> **Assignment**
Repeat exactly the lines below that lie between the line with "purple brick K17:L17" and the line with "yellow slope N12:O12", counting both of those lines as part of the answer.

======== Information supplied ========

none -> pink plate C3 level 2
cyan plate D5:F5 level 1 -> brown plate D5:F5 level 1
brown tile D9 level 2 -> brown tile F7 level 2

========
======== Information supplied ========

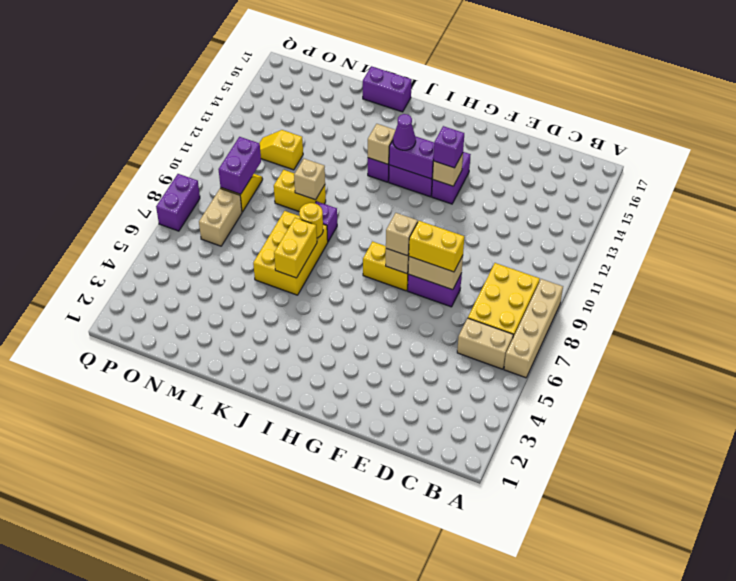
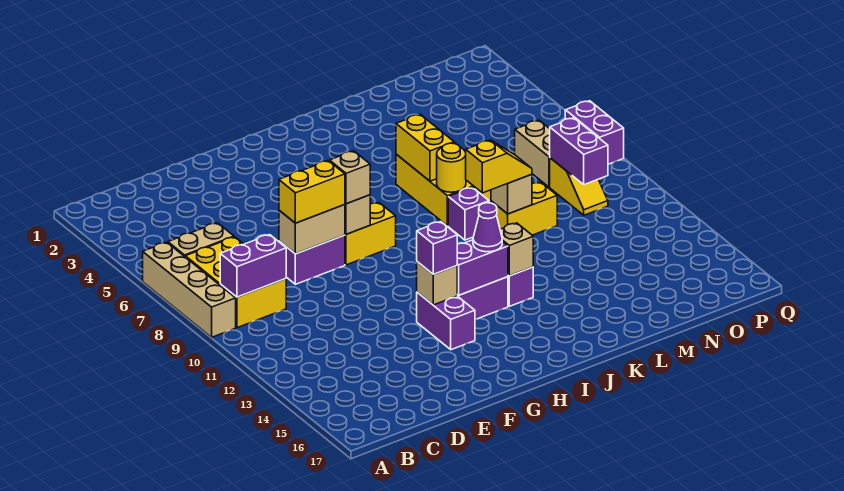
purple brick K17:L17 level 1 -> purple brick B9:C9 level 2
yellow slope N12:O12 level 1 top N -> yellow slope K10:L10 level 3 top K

========
======== Information supplied ========

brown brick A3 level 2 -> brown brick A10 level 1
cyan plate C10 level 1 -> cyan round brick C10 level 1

========

> **The answer**
purple brick K17:L17 level 1 -> purple brick B9:C9 level 2
yellow slope N12:O12 level 1 top N -> yellow slope K10:L10 level 3 top K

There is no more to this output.